■ PROBLEM REQUIREMENTS ■
Everything in the listing should be set down exactly, apart from the pictures.
- Opening Delimiter -
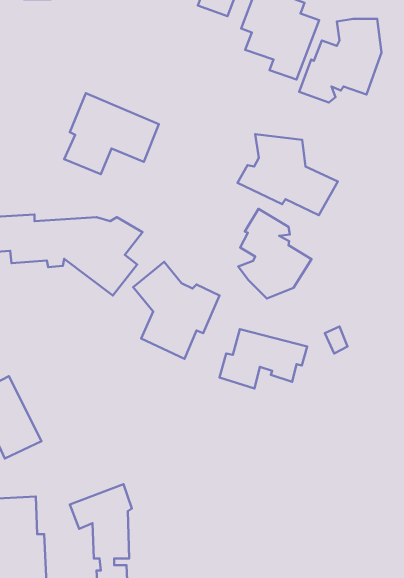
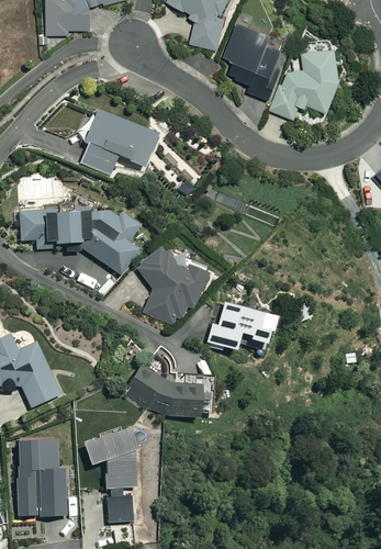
building: [238,134,338,215] -> none
building: [238,209,311,299] -> none
building: none -> [124,367,202,417]

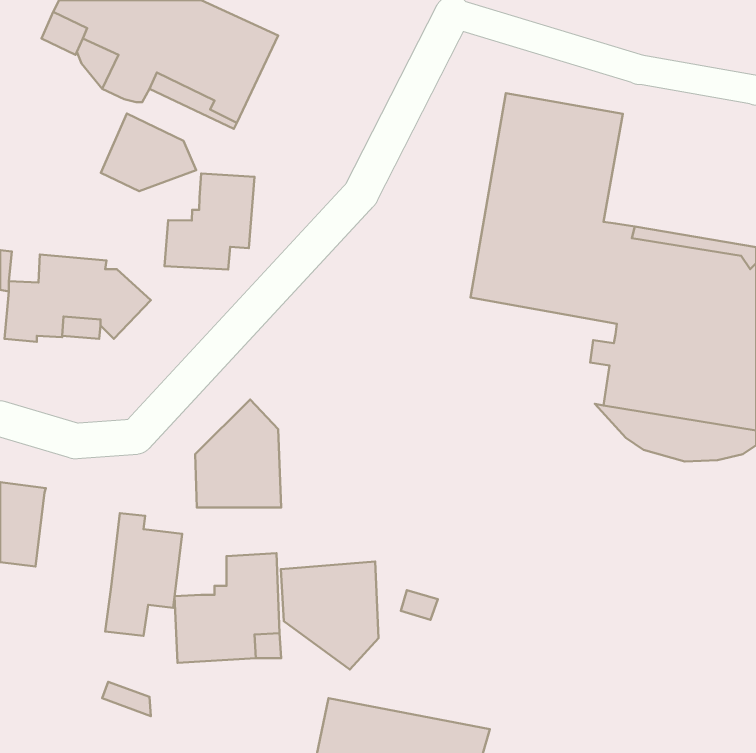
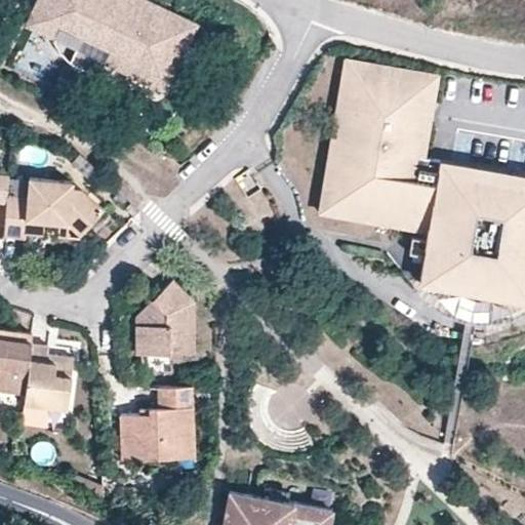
building: none -> [317,57,441,234]
building: [101,113,196,191] -> none
building: [165,174,254,270] -> none
building: [105,513,182,636] -> [21,344,74,429]
building: [281,562,379,669] -> none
- Closing Delimiter -
■ RESPONSE BOX ■
building: [238,134,338,215] -> none
building: [238,209,311,299] -> none
building: none -> [124,367,202,417]

building: none -> [317,57,441,234]
building: [101,113,196,191] -> none
building: [165,174,254,270] -> none
building: [105,513,182,636] -> [21,344,74,429]
building: [281,562,379,669] -> none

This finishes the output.